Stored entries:
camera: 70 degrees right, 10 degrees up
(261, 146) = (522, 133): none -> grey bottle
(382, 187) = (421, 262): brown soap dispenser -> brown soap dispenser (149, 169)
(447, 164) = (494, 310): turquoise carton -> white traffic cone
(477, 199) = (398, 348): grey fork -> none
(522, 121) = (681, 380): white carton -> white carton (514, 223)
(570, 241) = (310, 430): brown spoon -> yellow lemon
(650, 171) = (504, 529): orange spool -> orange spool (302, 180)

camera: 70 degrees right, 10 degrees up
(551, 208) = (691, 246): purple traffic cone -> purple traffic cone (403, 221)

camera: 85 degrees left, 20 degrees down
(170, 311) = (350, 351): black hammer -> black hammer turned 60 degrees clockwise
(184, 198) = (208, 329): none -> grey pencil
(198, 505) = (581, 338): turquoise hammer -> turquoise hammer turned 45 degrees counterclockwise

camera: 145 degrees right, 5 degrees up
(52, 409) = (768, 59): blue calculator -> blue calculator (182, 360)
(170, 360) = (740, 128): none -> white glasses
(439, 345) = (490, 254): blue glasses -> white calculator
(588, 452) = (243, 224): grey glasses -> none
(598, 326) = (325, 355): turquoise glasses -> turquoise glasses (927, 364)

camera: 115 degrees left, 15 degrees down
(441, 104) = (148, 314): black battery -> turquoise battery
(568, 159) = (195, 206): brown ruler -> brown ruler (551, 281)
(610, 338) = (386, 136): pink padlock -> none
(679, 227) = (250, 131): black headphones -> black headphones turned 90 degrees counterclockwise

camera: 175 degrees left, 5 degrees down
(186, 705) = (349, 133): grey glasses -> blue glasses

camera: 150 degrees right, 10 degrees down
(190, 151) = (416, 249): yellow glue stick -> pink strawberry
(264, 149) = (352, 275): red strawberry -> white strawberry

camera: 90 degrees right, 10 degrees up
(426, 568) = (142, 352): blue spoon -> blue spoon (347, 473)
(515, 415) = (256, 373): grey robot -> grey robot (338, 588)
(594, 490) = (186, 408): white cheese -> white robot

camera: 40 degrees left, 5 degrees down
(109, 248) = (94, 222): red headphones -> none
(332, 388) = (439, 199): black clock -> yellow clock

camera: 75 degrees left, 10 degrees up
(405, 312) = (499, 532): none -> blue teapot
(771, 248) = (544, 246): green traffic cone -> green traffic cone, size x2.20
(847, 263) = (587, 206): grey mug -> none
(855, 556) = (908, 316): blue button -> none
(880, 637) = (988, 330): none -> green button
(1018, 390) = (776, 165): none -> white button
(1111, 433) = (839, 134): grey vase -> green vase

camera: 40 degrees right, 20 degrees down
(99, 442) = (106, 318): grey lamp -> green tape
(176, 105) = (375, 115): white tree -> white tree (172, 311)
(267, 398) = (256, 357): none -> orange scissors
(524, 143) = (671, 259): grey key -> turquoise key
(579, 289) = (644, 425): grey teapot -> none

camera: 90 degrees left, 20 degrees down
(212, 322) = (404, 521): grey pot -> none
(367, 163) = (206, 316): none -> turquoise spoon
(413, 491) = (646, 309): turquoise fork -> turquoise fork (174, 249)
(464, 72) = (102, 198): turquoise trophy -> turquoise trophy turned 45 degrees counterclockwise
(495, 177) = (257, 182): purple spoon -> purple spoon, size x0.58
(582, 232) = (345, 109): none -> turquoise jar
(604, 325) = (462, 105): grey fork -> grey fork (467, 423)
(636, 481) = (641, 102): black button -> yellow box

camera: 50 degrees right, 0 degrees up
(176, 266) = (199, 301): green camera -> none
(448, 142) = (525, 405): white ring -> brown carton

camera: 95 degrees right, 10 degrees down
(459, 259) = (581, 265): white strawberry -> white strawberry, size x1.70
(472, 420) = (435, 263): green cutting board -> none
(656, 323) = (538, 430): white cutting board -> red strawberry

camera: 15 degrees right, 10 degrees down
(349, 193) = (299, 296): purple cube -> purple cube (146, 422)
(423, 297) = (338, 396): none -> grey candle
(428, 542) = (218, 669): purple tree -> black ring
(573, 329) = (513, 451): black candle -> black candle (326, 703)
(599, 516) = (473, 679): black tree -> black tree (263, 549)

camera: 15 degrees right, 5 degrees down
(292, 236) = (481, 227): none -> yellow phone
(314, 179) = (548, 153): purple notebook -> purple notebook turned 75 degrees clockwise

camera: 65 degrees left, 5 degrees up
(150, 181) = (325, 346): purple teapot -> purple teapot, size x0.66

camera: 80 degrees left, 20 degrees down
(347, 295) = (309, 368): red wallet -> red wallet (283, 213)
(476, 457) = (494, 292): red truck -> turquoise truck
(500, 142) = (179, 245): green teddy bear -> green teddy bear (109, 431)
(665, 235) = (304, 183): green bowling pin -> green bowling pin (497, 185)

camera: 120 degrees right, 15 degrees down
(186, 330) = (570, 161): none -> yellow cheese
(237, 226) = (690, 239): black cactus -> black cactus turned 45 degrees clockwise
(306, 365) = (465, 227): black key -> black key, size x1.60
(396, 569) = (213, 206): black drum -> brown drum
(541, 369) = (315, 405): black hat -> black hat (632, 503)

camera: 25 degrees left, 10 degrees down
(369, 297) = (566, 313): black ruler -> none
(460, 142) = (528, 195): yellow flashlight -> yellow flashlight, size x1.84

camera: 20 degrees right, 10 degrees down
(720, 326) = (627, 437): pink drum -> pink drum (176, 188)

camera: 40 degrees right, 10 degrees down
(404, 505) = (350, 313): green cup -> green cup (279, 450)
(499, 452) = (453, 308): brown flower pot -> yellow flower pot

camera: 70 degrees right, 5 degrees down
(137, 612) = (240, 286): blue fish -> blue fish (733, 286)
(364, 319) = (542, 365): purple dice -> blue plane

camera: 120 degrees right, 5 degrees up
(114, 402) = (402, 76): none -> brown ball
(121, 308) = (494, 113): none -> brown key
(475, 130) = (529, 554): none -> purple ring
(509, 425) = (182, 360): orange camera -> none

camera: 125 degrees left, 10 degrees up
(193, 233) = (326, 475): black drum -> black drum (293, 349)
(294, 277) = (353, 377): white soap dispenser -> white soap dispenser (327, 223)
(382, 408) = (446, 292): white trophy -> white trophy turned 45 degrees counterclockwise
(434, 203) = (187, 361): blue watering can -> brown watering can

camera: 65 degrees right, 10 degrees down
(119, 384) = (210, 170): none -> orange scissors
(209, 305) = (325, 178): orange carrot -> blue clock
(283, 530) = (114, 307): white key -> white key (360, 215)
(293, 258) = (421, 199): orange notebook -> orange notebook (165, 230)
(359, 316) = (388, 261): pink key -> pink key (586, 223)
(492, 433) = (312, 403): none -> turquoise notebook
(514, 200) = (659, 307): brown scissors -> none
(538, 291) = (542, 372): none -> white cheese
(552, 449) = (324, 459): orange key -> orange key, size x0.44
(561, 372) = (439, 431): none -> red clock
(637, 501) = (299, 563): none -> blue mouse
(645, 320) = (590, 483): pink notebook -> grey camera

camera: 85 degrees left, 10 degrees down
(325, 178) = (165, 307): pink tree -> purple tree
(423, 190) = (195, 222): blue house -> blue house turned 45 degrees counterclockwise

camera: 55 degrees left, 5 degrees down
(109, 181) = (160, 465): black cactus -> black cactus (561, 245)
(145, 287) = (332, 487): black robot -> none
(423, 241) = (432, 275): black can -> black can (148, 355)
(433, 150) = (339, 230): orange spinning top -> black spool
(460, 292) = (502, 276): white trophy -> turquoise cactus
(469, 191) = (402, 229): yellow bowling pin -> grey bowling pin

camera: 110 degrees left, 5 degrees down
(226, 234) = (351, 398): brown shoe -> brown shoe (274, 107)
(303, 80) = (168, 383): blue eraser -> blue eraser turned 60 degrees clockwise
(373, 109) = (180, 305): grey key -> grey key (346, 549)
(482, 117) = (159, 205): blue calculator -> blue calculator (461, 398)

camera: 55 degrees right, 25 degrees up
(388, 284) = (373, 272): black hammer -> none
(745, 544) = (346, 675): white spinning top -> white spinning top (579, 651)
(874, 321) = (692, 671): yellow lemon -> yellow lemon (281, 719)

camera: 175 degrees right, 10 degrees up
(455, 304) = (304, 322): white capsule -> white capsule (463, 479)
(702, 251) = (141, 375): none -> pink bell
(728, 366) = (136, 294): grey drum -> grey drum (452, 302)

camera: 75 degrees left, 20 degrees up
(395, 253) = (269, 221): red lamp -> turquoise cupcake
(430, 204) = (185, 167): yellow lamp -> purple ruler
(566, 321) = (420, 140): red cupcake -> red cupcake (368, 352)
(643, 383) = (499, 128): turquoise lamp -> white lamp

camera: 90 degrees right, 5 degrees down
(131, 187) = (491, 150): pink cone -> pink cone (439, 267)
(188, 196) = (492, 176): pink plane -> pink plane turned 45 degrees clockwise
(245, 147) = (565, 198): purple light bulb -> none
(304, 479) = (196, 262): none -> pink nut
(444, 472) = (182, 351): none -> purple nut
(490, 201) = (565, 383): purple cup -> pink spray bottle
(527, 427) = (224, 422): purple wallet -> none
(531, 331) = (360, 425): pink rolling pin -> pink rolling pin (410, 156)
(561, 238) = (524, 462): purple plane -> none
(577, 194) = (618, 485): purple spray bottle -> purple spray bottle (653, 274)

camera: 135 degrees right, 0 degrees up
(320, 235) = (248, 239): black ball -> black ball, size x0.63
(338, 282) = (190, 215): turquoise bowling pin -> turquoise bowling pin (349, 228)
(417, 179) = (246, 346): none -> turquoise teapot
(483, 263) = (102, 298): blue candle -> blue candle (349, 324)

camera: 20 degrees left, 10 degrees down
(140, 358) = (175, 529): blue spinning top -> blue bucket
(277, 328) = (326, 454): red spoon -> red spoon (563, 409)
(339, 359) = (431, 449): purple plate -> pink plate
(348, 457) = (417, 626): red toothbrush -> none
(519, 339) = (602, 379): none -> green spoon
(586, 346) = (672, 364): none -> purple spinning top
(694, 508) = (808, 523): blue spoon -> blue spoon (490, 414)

■ WHAT THE TASK ASKS ■
From the records above, retype only the lines starting at the line that contains "(413, 491) = (646, 309): turquoise" and ending at the line that contains "(459, 259) = (581, 265): white", both included.

■ ANSWER AREA ■
(413, 491) = (646, 309): turquoise fork -> turquoise fork (174, 249)
(464, 72) = (102, 198): turquoise trophy -> turquoise trophy turned 45 degrees counterclockwise
(495, 177) = (257, 182): purple spoon -> purple spoon, size x0.58
(582, 232) = (345, 109): none -> turquoise jar
(604, 325) = (462, 105): grey fork -> grey fork (467, 423)
(636, 481) = (641, 102): black button -> yellow box

camera: 50 degrees right, 0 degrees up
(176, 266) = (199, 301): green camera -> none
(448, 142) = (525, 405): white ring -> brown carton

camera: 95 degrees right, 10 degrees down
(459, 259) = (581, 265): white strawberry -> white strawberry, size x1.70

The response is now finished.